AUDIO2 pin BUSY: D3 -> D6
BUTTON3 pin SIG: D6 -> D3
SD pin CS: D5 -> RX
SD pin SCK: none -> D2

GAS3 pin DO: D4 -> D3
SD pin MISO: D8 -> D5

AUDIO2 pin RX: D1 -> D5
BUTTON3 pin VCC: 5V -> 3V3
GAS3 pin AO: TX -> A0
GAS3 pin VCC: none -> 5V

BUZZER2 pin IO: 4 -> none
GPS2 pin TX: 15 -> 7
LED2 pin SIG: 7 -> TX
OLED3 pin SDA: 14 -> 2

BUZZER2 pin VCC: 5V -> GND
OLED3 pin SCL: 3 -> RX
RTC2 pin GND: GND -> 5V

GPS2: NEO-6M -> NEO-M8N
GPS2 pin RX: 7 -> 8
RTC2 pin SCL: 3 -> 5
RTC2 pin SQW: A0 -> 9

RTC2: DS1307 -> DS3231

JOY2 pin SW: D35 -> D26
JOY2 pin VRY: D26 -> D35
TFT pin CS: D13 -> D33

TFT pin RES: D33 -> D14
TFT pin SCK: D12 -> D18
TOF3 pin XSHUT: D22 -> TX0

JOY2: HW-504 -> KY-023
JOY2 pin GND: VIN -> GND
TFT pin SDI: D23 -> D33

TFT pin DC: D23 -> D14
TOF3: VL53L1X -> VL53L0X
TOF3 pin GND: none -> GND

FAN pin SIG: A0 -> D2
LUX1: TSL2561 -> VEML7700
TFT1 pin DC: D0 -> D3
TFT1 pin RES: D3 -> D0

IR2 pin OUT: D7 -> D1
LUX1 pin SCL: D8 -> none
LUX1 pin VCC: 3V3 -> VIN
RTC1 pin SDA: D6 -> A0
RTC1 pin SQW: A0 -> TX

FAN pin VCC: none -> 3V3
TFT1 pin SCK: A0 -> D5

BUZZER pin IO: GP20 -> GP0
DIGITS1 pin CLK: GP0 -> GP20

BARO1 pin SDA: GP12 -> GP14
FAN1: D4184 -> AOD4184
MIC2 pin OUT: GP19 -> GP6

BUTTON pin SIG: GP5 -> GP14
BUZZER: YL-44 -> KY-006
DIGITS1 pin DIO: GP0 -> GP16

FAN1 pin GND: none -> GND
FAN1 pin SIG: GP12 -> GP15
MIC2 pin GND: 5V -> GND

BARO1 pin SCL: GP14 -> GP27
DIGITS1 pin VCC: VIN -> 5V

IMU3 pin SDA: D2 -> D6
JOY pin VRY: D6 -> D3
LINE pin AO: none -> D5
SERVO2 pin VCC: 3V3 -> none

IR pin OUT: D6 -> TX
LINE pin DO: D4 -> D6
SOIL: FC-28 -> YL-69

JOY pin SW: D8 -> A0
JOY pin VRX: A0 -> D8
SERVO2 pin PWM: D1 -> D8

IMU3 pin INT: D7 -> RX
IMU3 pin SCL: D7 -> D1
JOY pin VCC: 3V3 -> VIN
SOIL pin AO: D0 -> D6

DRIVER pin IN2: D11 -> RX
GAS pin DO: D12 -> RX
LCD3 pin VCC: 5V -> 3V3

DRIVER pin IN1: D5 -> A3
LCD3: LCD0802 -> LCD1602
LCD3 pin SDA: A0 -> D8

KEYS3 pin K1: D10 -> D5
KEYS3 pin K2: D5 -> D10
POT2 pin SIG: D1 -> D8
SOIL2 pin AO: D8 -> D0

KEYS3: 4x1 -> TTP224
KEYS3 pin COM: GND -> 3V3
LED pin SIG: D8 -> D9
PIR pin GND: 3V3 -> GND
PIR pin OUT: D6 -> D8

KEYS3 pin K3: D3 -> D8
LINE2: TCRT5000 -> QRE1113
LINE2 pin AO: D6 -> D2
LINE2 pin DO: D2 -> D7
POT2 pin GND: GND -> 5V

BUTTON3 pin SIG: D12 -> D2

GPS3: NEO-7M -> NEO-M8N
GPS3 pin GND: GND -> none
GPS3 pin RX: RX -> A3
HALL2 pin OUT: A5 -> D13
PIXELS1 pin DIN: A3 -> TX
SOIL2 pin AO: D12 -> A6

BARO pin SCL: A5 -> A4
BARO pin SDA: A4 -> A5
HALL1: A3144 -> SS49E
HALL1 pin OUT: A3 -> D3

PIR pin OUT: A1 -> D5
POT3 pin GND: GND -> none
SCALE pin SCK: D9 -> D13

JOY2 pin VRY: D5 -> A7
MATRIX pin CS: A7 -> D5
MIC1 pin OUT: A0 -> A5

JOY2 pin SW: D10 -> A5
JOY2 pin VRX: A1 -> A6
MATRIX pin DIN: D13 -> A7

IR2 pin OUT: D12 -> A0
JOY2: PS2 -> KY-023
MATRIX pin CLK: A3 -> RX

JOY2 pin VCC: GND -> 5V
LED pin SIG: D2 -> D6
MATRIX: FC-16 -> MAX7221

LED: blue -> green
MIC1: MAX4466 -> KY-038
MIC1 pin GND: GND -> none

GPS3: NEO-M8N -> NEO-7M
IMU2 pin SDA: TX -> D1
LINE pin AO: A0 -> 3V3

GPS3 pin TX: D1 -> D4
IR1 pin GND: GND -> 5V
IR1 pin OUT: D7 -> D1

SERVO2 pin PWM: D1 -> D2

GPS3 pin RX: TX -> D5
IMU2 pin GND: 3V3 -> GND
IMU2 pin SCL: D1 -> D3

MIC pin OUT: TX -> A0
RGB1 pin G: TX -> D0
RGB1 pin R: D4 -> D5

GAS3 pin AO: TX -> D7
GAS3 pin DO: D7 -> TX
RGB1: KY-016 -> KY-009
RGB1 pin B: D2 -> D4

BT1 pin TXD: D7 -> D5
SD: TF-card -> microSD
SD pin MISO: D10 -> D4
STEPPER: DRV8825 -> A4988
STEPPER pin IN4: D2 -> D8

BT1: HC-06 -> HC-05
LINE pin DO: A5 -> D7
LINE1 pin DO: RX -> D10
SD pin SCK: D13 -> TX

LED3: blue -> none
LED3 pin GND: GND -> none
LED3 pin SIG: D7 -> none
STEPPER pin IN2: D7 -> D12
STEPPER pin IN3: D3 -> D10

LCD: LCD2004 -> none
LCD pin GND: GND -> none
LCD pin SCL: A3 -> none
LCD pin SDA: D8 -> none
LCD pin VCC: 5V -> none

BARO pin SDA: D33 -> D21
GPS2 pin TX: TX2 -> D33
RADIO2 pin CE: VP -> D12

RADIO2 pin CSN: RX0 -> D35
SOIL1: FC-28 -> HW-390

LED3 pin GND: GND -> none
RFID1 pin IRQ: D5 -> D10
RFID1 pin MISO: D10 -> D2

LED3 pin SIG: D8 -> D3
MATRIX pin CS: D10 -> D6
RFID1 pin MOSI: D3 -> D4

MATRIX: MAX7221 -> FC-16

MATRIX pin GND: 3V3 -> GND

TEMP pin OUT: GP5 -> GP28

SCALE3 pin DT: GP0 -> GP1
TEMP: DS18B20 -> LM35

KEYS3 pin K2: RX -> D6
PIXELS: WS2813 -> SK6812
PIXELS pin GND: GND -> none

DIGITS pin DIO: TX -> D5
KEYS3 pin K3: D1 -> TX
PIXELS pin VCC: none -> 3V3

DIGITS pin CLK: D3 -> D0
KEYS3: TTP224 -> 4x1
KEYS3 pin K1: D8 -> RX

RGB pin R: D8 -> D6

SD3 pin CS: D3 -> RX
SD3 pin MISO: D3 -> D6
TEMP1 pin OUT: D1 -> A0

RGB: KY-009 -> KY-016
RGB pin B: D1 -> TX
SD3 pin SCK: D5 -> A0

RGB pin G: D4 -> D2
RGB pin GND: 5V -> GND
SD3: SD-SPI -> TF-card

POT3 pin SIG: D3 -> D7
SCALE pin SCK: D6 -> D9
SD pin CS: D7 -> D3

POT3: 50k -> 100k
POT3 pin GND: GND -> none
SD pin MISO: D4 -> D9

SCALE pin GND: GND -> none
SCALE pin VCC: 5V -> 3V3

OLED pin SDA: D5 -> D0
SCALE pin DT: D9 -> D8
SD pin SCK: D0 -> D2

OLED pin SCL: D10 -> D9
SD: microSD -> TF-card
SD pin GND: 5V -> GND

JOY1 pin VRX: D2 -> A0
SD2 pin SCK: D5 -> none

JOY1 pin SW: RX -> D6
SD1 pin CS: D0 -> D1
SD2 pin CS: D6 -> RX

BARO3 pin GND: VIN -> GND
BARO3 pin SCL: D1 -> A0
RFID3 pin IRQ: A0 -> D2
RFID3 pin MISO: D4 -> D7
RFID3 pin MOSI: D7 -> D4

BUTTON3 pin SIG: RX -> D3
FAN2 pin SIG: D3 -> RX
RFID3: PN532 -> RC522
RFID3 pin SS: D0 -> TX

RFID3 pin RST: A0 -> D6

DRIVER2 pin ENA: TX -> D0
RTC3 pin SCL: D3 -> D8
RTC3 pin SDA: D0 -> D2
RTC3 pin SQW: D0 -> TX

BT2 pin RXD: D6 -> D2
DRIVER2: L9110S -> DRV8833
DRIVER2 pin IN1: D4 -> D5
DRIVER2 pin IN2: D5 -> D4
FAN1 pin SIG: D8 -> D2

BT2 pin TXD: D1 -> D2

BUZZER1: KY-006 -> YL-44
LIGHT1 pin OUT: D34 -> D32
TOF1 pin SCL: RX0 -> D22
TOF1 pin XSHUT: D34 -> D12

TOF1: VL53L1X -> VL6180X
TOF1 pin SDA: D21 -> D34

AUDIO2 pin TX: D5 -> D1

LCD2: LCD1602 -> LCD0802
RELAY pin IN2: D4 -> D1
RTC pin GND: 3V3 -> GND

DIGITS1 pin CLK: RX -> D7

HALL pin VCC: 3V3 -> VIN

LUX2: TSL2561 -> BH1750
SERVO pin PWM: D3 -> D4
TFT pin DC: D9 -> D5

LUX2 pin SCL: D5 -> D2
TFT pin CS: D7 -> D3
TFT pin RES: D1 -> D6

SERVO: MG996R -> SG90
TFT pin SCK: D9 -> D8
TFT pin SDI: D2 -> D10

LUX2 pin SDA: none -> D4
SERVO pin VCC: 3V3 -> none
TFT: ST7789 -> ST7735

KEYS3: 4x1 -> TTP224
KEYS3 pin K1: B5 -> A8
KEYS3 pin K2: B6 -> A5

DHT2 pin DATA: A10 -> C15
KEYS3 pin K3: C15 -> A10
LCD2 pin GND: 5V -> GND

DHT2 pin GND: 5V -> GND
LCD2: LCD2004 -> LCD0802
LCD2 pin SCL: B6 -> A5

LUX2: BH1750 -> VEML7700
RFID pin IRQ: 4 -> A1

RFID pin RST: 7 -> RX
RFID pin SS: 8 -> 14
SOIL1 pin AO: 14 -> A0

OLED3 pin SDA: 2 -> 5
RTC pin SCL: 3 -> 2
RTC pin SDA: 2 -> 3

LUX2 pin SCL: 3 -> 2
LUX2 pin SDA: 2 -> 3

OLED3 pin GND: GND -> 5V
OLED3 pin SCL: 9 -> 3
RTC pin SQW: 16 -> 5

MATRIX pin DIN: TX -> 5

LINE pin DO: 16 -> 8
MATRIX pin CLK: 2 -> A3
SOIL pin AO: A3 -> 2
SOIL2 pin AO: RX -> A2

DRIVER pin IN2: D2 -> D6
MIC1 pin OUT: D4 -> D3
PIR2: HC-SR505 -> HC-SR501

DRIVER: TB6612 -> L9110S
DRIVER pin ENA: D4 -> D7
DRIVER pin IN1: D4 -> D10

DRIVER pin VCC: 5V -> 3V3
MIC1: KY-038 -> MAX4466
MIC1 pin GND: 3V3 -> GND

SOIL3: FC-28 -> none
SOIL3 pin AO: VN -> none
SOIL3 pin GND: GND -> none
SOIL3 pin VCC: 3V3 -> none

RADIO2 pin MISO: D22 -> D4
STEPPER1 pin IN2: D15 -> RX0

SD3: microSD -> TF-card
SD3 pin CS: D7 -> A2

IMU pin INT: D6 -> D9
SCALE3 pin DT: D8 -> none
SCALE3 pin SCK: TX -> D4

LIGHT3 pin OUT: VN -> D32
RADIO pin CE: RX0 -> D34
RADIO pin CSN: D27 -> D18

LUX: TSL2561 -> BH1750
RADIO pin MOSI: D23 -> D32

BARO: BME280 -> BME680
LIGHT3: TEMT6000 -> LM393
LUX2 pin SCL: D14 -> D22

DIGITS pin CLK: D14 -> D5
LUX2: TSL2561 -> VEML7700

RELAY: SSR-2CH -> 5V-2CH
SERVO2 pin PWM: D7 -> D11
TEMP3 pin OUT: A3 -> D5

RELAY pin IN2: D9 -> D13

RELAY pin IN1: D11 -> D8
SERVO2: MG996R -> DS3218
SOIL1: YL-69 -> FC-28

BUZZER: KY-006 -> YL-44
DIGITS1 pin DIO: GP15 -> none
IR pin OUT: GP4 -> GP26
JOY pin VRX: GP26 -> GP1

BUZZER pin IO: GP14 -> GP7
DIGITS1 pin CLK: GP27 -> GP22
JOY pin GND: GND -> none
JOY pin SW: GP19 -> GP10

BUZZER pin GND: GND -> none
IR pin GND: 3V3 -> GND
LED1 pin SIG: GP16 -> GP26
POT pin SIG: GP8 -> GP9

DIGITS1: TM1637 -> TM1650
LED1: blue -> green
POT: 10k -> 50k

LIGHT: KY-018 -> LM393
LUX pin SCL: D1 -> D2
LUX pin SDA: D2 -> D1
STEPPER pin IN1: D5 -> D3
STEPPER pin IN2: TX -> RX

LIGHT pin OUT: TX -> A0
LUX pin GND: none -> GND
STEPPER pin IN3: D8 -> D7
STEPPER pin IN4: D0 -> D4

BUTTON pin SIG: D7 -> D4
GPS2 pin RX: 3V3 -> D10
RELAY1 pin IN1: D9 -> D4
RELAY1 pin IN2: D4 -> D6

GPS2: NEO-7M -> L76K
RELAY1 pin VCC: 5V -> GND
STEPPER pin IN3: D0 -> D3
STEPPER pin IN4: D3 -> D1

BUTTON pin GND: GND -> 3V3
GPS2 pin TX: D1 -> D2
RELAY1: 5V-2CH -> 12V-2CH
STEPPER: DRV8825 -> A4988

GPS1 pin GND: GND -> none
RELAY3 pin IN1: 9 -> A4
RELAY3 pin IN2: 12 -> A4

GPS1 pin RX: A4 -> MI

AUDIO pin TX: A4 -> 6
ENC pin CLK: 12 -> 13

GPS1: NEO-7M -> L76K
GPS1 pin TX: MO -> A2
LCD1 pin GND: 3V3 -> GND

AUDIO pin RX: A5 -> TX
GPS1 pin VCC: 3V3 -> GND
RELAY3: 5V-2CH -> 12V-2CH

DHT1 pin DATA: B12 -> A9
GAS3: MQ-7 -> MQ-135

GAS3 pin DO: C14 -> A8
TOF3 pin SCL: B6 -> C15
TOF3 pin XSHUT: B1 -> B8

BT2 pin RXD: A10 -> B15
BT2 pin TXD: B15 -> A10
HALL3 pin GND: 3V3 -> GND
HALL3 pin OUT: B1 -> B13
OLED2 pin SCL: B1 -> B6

===

Using the data above, print exactly the lines from the line that contains "LCD2 pin SCL: B6 -> A5" through the line that contains "BUTTON pin SIG: D7 -> D4", with both included.

LCD2 pin SCL: B6 -> A5

LUX2: BH1750 -> VEML7700
RFID pin IRQ: 4 -> A1

RFID pin RST: 7 -> RX
RFID pin SS: 8 -> 14
SOIL1 pin AO: 14 -> A0

OLED3 pin SDA: 2 -> 5
RTC pin SCL: 3 -> 2
RTC pin SDA: 2 -> 3

LUX2 pin SCL: 3 -> 2
LUX2 pin SDA: 2 -> 3

OLED3 pin GND: GND -> 5V
OLED3 pin SCL: 9 -> 3
RTC pin SQW: 16 -> 5

MATRIX pin DIN: TX -> 5

LINE pin DO: 16 -> 8
MATRIX pin CLK: 2 -> A3
SOIL pin AO: A3 -> 2
SOIL2 pin AO: RX -> A2

DRIVER pin IN2: D2 -> D6
MIC1 pin OUT: D4 -> D3
PIR2: HC-SR505 -> HC-SR501

DRIVER: TB6612 -> L9110S
DRIVER pin ENA: D4 -> D7
DRIVER pin IN1: D4 -> D10

DRIVER pin VCC: 5V -> 3V3
MIC1: KY-038 -> MAX4466
MIC1 pin GND: 3V3 -> GND

SOIL3: FC-28 -> none
SOIL3 pin AO: VN -> none
SOIL3 pin GND: GND -> none
SOIL3 pin VCC: 3V3 -> none

RADIO2 pin MISO: D22 -> D4
STEPPER1 pin IN2: D15 -> RX0

SD3: microSD -> TF-card
SD3 pin CS: D7 -> A2

IMU pin INT: D6 -> D9
SCALE3 pin DT: D8 -> none
SCALE3 pin SCK: TX -> D4

LIGHT3 pin OUT: VN -> D32
RADIO pin CE: RX0 -> D34
RADIO pin CSN: D27 -> D18

LUX: TSL2561 -> BH1750
RADIO pin MOSI: D23 -> D32

BARO: BME280 -> BME680
LIGHT3: TEMT6000 -> LM393
LUX2 pin SCL: D14 -> D22

DIGITS pin CLK: D14 -> D5
LUX2: TSL2561 -> VEML7700

RELAY: SSR-2CH -> 5V-2CH
SERVO2 pin PWM: D7 -> D11
TEMP3 pin OUT: A3 -> D5

RELAY pin IN2: D9 -> D13

RELAY pin IN1: D11 -> D8
SERVO2: MG996R -> DS3218
SOIL1: YL-69 -> FC-28

BUZZER: KY-006 -> YL-44
DIGITS1 pin DIO: GP15 -> none
IR pin OUT: GP4 -> GP26
JOY pin VRX: GP26 -> GP1

BUZZER pin IO: GP14 -> GP7
DIGITS1 pin CLK: GP27 -> GP22
JOY pin GND: GND -> none
JOY pin SW: GP19 -> GP10

BUZZER pin GND: GND -> none
IR pin GND: 3V3 -> GND
LED1 pin SIG: GP16 -> GP26
POT pin SIG: GP8 -> GP9

DIGITS1: TM1637 -> TM1650
LED1: blue -> green
POT: 10k -> 50k

LIGHT: KY-018 -> LM393
LUX pin SCL: D1 -> D2
LUX pin SDA: D2 -> D1
STEPPER pin IN1: D5 -> D3
STEPPER pin IN2: TX -> RX

LIGHT pin OUT: TX -> A0
LUX pin GND: none -> GND
STEPPER pin IN3: D8 -> D7
STEPPER pin IN4: D0 -> D4

BUTTON pin SIG: D7 -> D4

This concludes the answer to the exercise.